:: Data for analysis ::

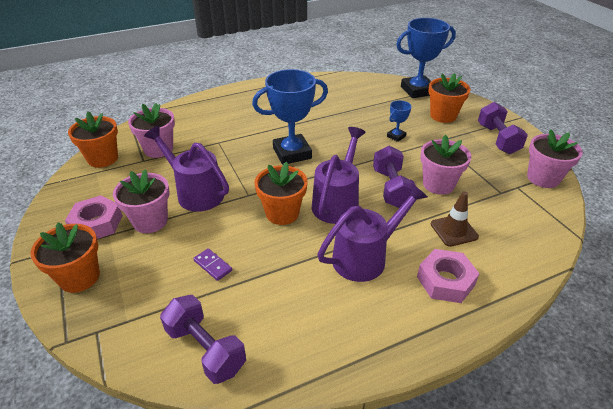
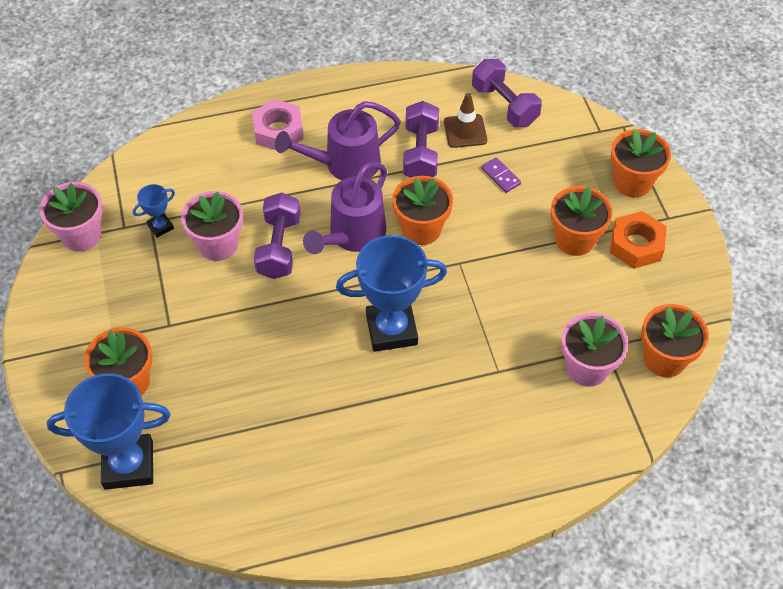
camera: 170 degrees left, 15 degrees up
(97, 223) = (636, 245): pink nut -> orange nut
(150, 221) = (575, 239): pink flower pot -> orange flower pot
(195, 192) = (526, 276): purple watering can -> none
(396, 136) = (227, 343): blue trophy -> blue trophy (160, 227)
(454, 230) = (238, 180): brown traffic cone -> brown traffic cone (465, 131)
(497, 139) = (83, 314): purple dumbbell -> purple dumbbell (420, 153)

:::

Using the material above, copy every line in which the string "purple" occurs.

■ **Result for this exercise**
(195, 192) = (526, 276): purple watering can -> none
(497, 139) = (83, 314): purple dumbbell -> purple dumbbell (420, 153)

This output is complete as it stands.